→ EXERCISE: For the listing below, state how many lines include "degrees". The number alone is the answer.

[[ DATA SUPPLIED open ]]

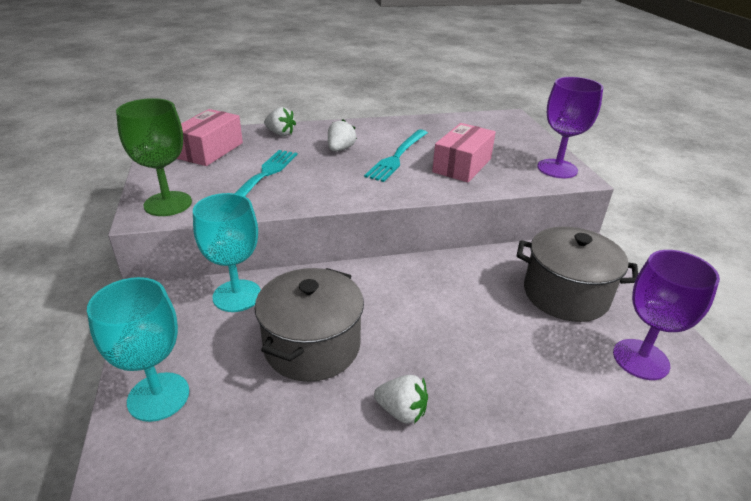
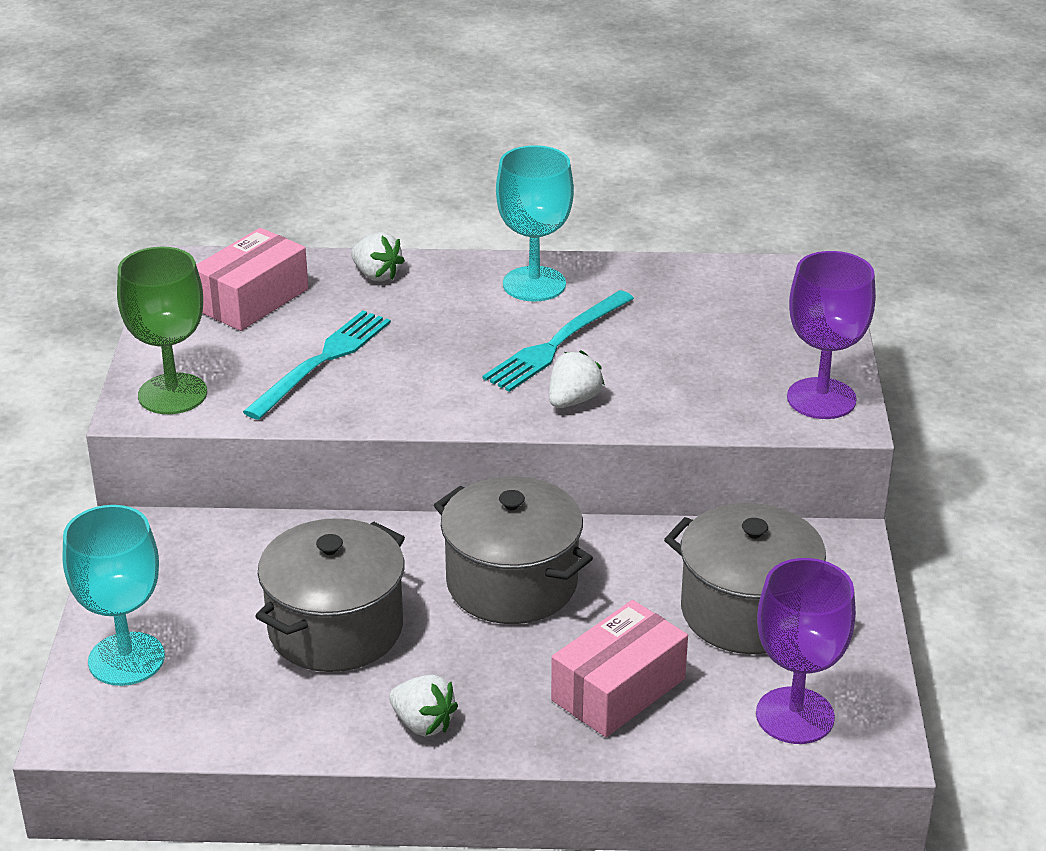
camera: 15 degrees right, 0 degrees up
(237, 296) = (251, 545): turquoise goblet -> turquoise goblet (534, 284)
(340, 149) = (466, 319): white strawberry -> white strawberry (573, 400)
(416, 297) = (512, 583): none -> grey pot
(462, 165) = (657, 374): pink box -> pink box (618, 689)

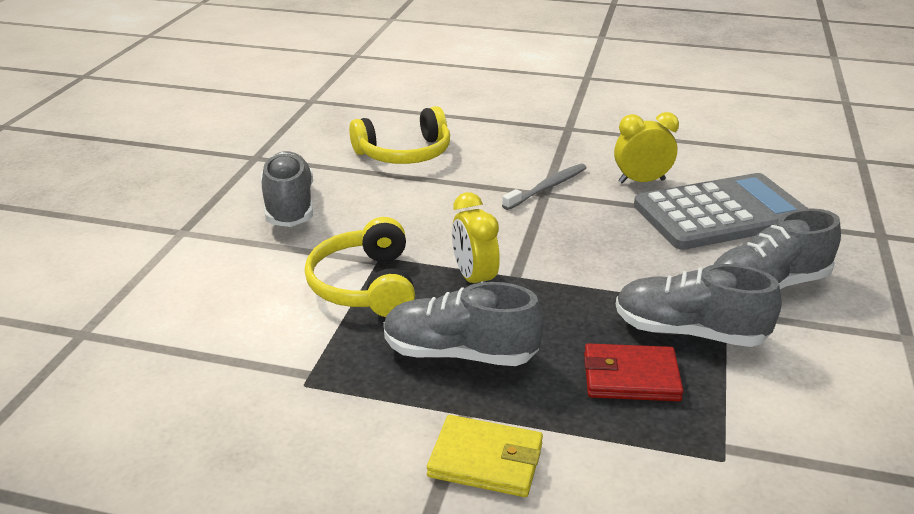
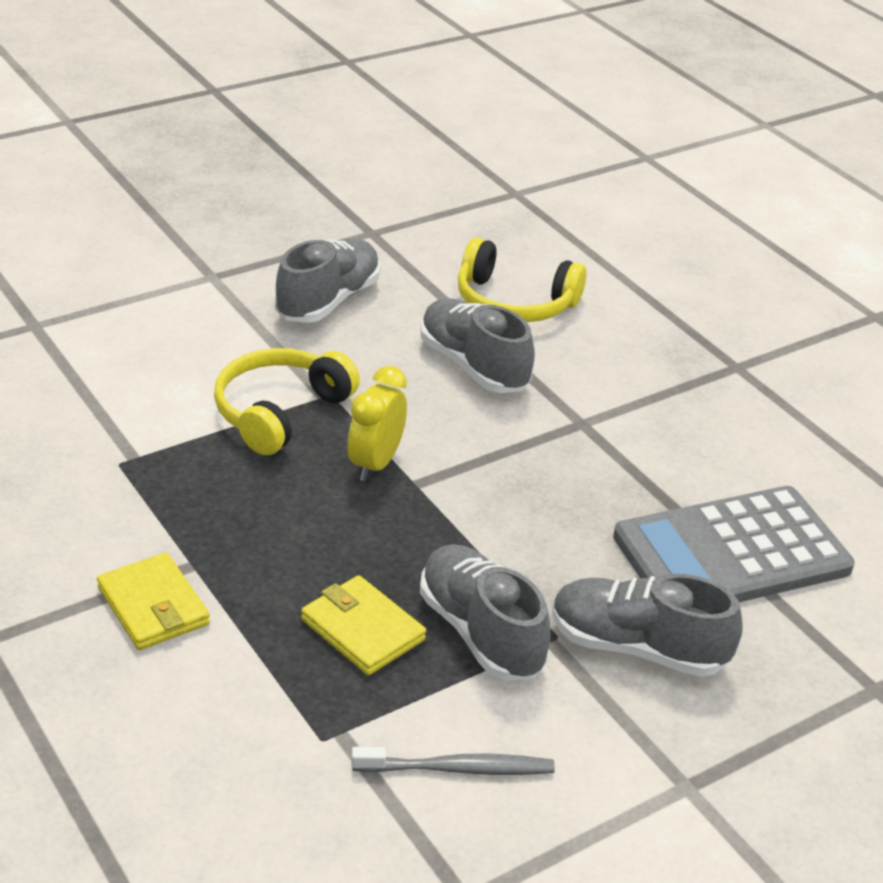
camera: 40 degrees right, 5 degrees up
(460, 353) = (262, 517): grey shoe -> grey shoe (473, 366)
(547, 187) = (595, 418): grey toothbrush -> grey toothbrush (458, 769)
(630, 377) = (362, 629): red wallet -> yellow wallet
(641, 181) = (708, 470): yellow clock -> none
(721, 213) = (732, 553): grey calculator -> grey calculator turned 135 degrees clockwise

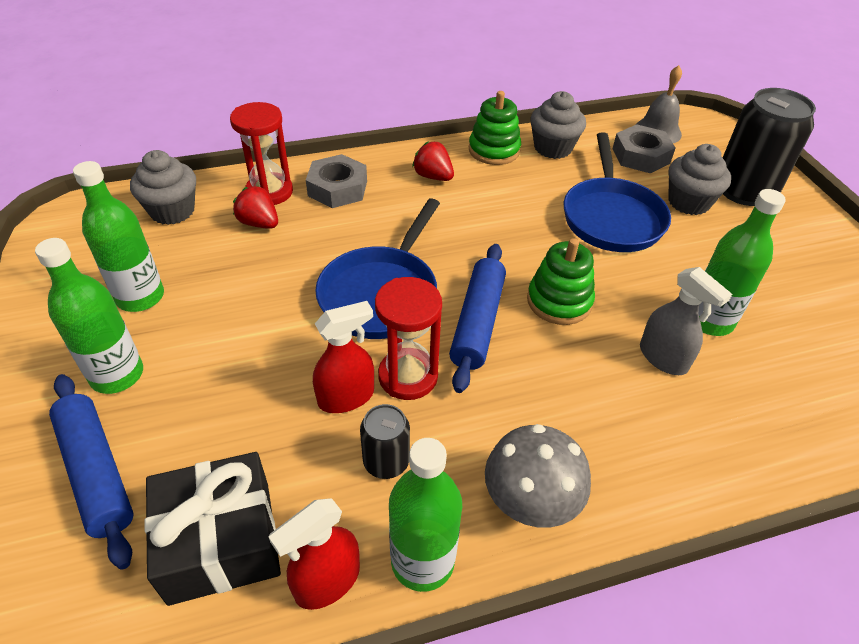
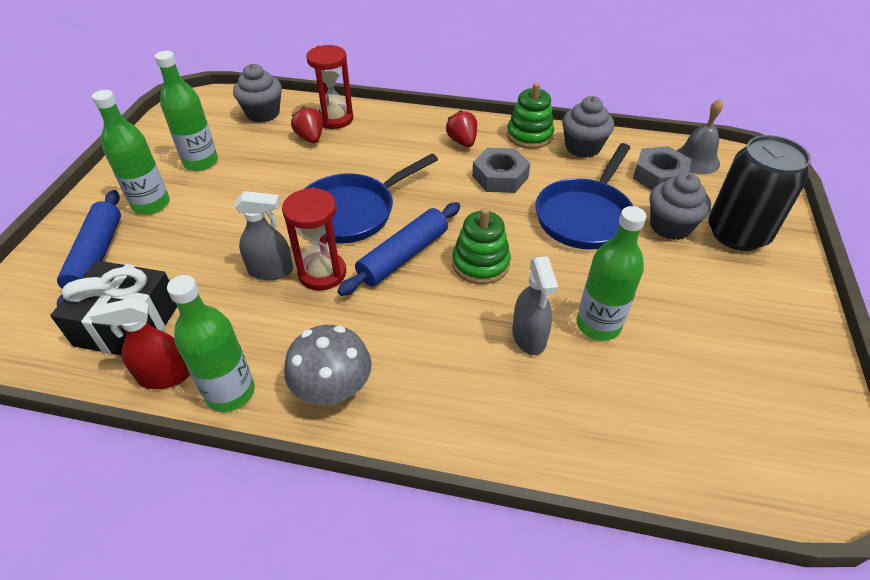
camera: 30 degrees right, 0 degrees up
(337, 188) = (383, 130): grey nut -> grey nut (500, 177)
(346, 397) = (271, 270): red spray bottle -> grey spray bottle
(386, 461) = (261, 321): black can -> none

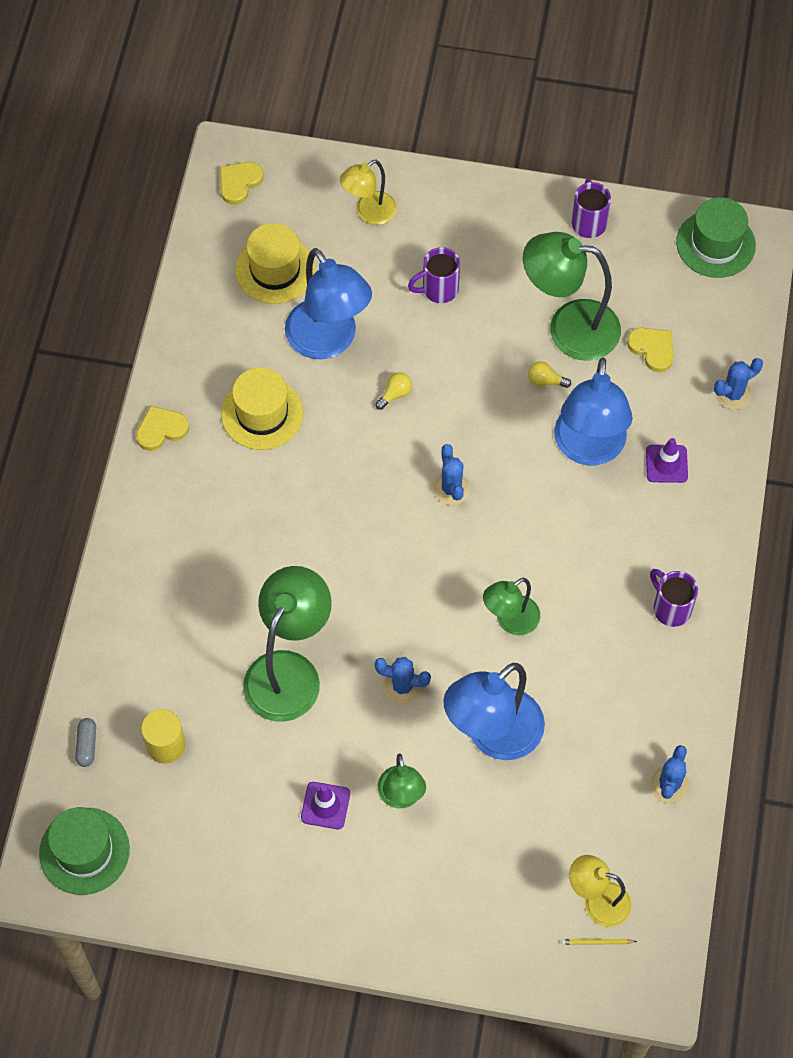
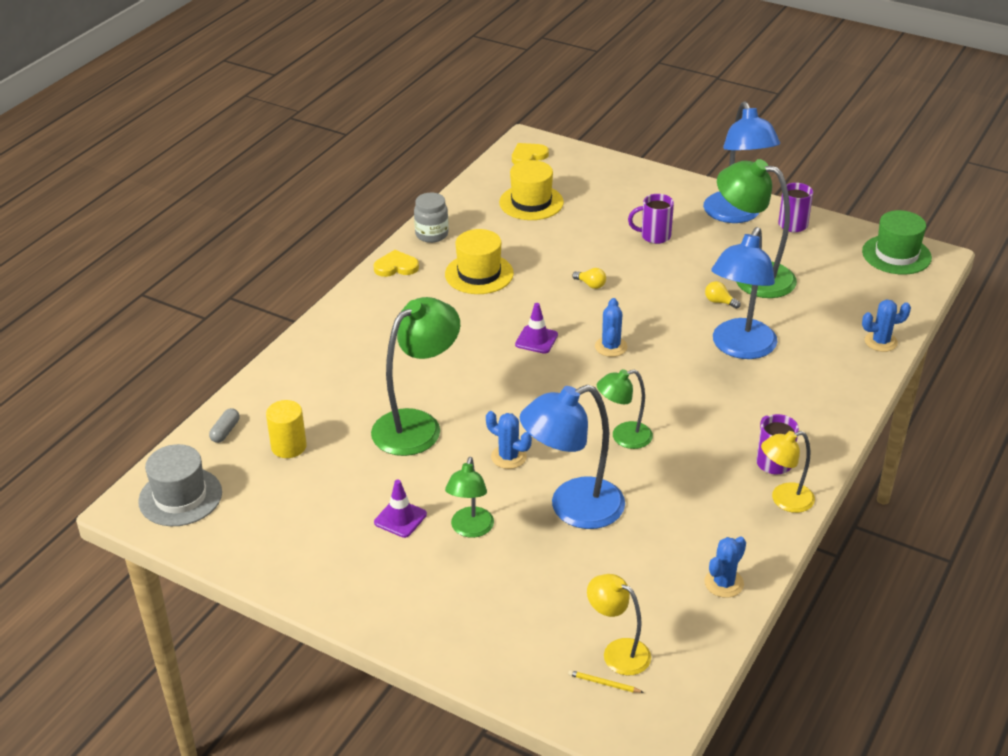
camera: 20 degrees right, 25 degrees down
(84, 851) = (180, 497): green hat -> grey hat
(180, 361) = (432, 234): none -> grey jar
(328, 341) = (552, 246): blue lamp -> blue lamp (736, 215)
(369, 213) = (619, 188): yellow lamp -> yellow lamp (784, 500)
(395, 394) = (591, 285): yellow light bulb -> yellow light bulb turned 60 degrees clockwise
(652, 349) = (819, 302): yellow heart -> none
(666, 464) = (805, 371): purple traffic cone -> purple traffic cone (536, 340)

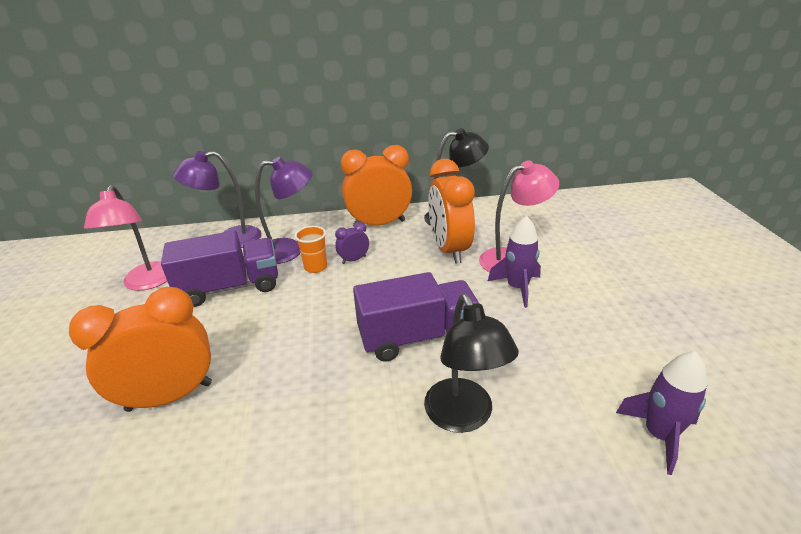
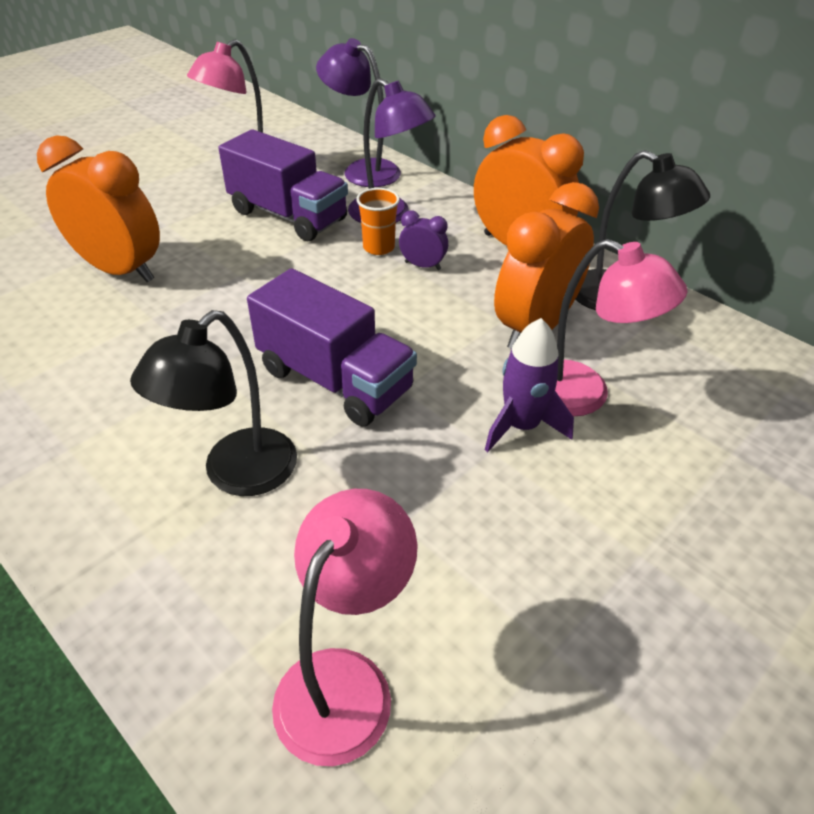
camera: 50 degrees right, 10 degrees up
(659, 435) = (345, 681): purple rocket -> pink lamp

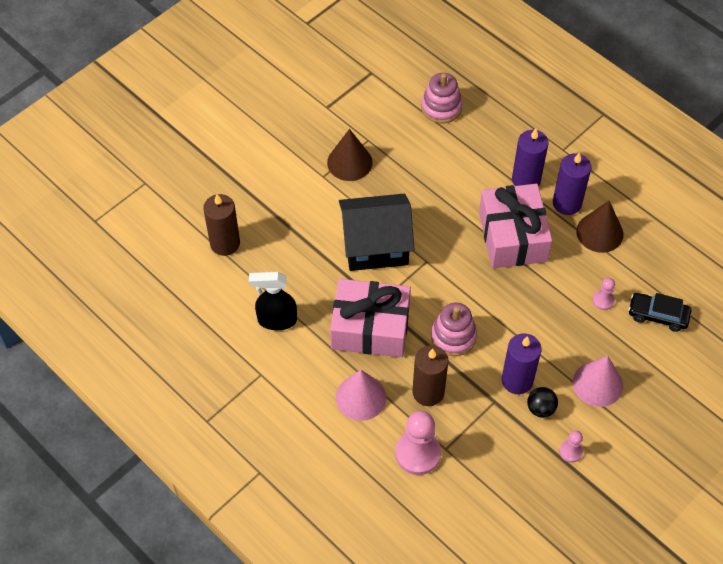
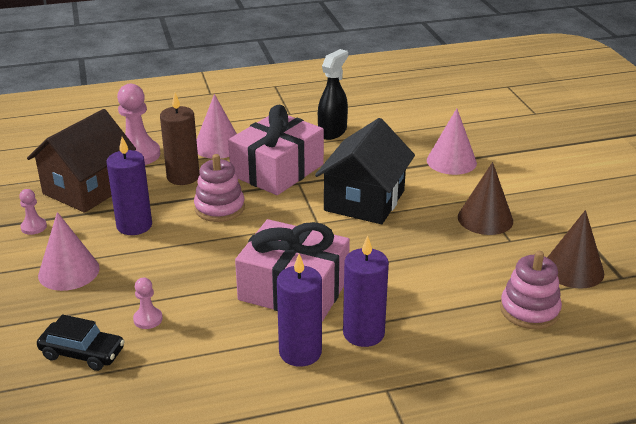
camera: 120 degrees right, 25 degrees down
(225, 243) = (435, 130): brown candle -> none
(275, 212) = (451, 161): none -> pink cone
(495, 453) = (88, 188): none -> brown house
(540, 408) = (92, 227): black ball -> none
(599, 232) = (234, 360): brown cone -> brown cone (573, 269)
(657, 315) = (82, 353): black car -> black car turned 60 degrees clockwise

[[ DATA SUPPLIED closed ]]

→ TASK RESPONSE: 9